* What you have to do *
Output, exactly as written, the lines below from the one that has "280 536 317>" through the one that has "144 247 220>"; nothing else, and no pictures.

[Material to process — start]

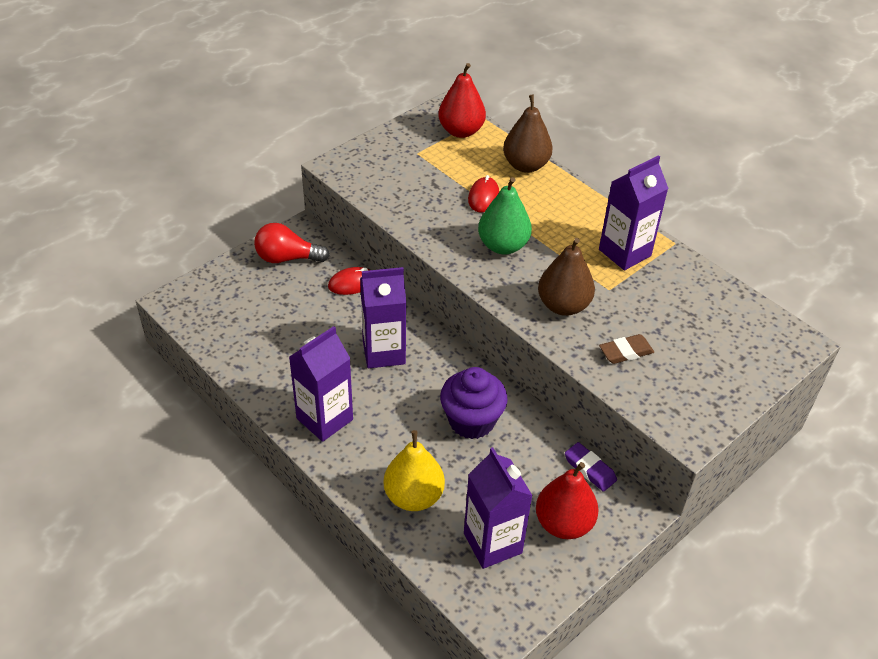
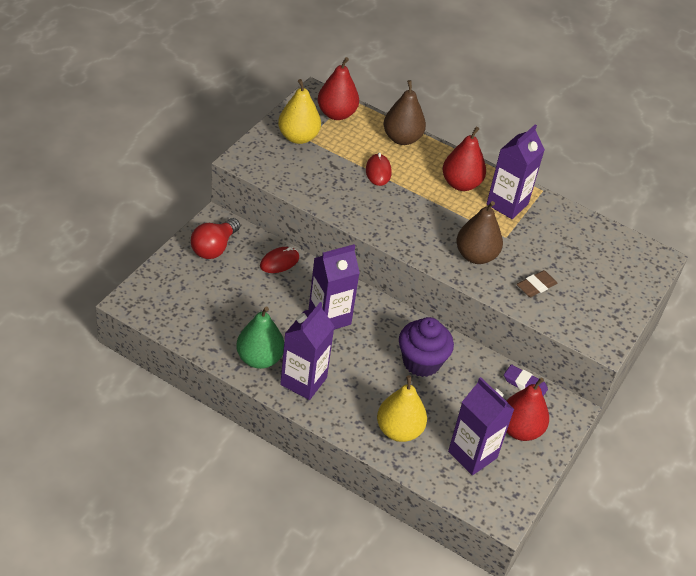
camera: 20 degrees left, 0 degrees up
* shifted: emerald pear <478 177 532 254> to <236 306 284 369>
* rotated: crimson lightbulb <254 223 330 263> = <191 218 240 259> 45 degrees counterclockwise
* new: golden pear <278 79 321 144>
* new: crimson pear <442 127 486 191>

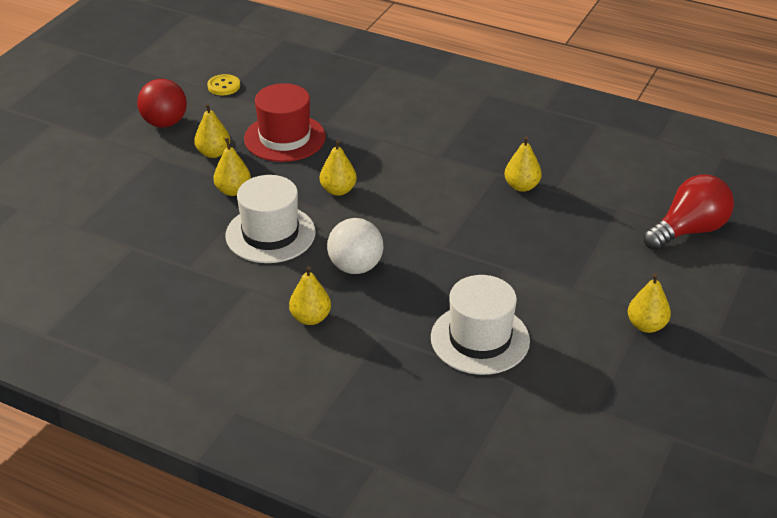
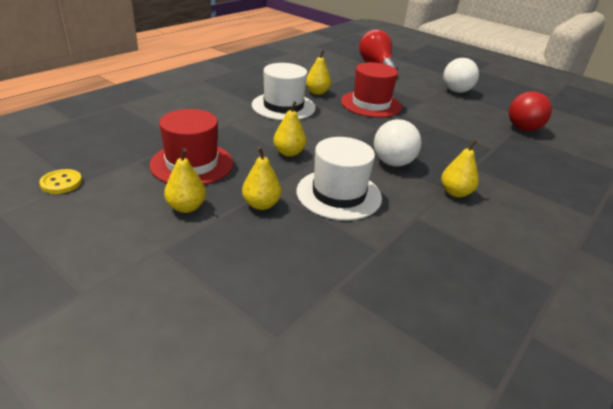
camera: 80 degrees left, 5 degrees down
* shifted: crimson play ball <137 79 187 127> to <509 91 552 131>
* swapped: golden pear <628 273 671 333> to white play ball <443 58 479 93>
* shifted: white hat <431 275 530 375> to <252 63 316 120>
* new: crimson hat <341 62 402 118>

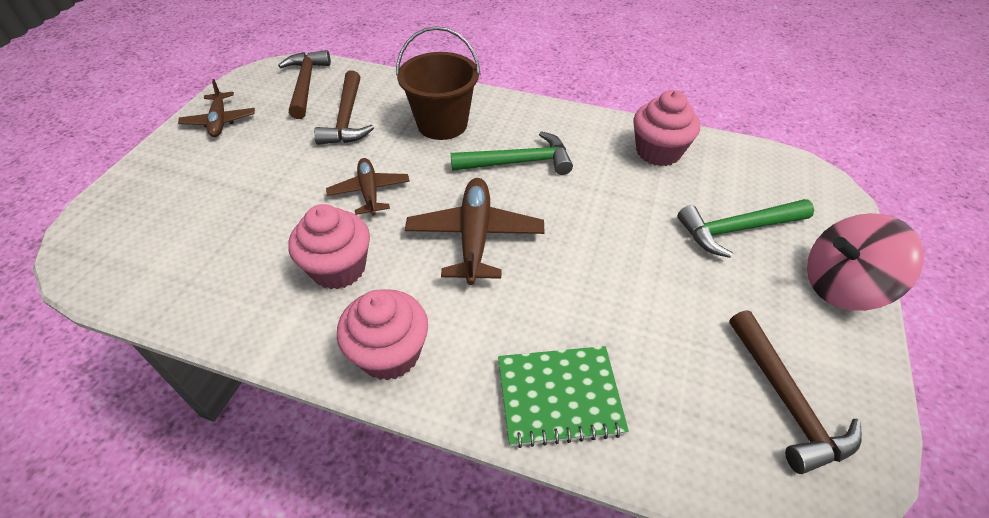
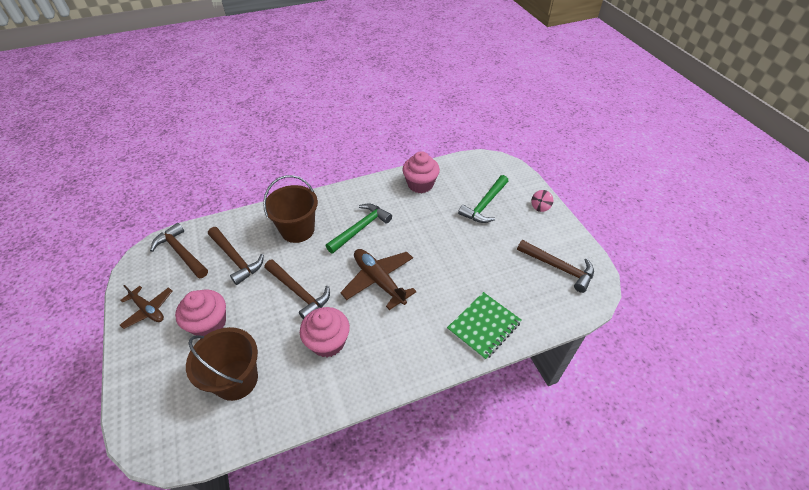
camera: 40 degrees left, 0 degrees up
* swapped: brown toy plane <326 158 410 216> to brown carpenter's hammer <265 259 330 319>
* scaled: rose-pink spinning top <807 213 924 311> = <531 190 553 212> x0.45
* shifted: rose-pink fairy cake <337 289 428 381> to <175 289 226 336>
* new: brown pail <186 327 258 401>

[Material to process — finish]
[Material to process — start]

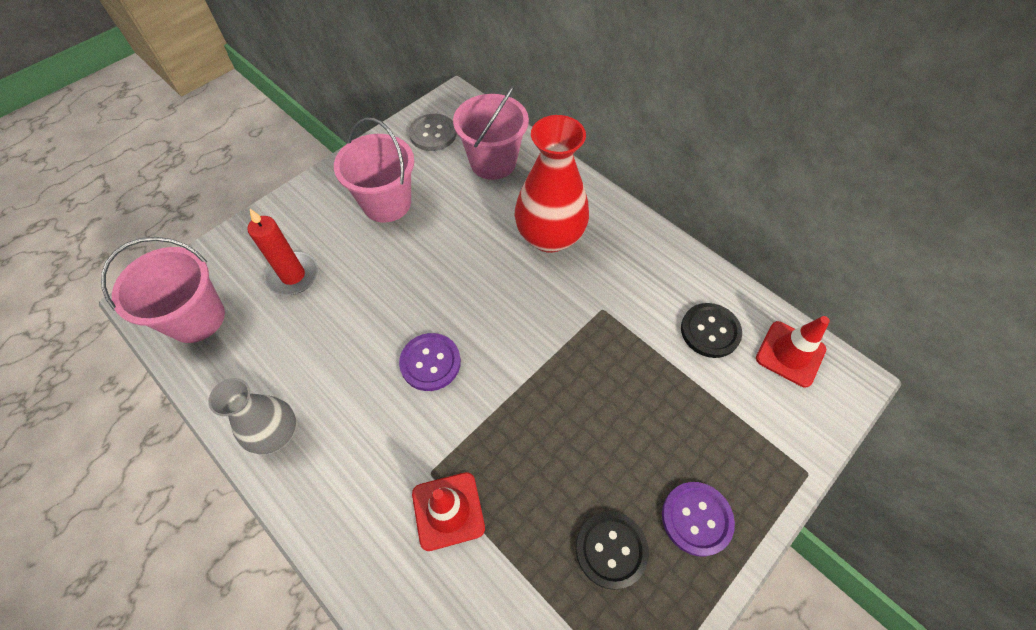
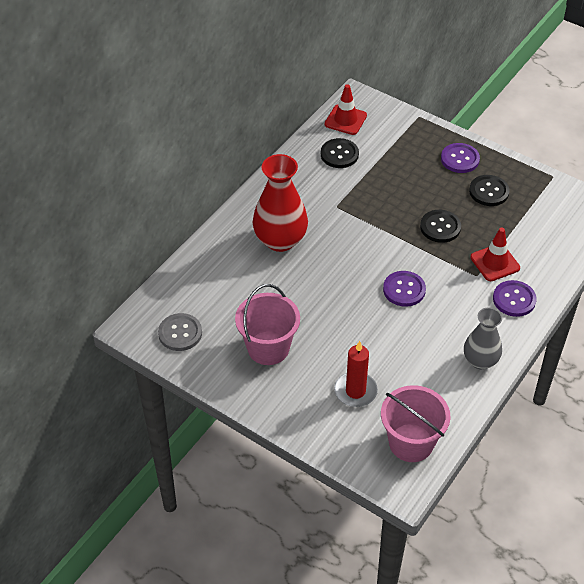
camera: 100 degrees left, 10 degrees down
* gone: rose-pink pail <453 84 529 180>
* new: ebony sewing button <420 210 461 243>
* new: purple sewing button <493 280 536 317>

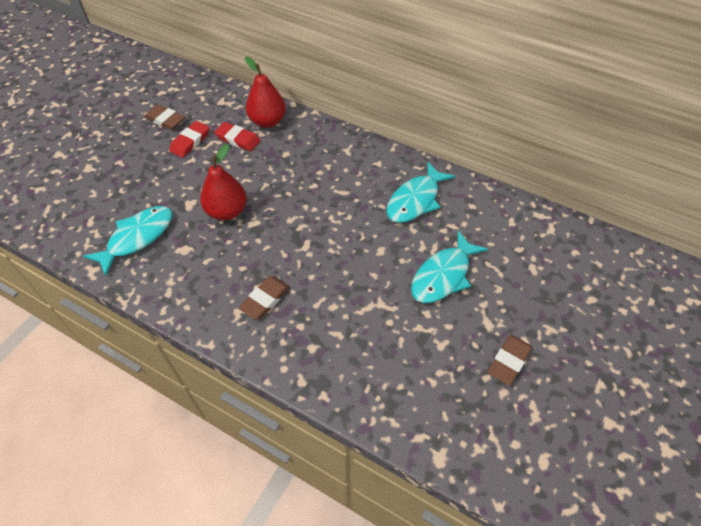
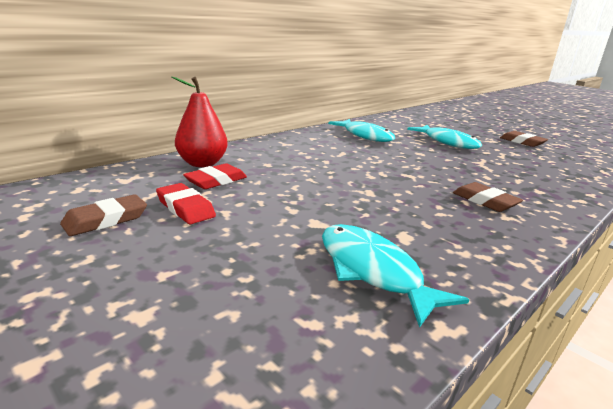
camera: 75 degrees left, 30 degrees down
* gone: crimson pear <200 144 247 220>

[Material to process — finish]

* Answer space *
* new: purple sewing button <493 280 536 317>

camera: 75 degrees left, 30 degrees down
* gone: crimson pear <200 144 247 220>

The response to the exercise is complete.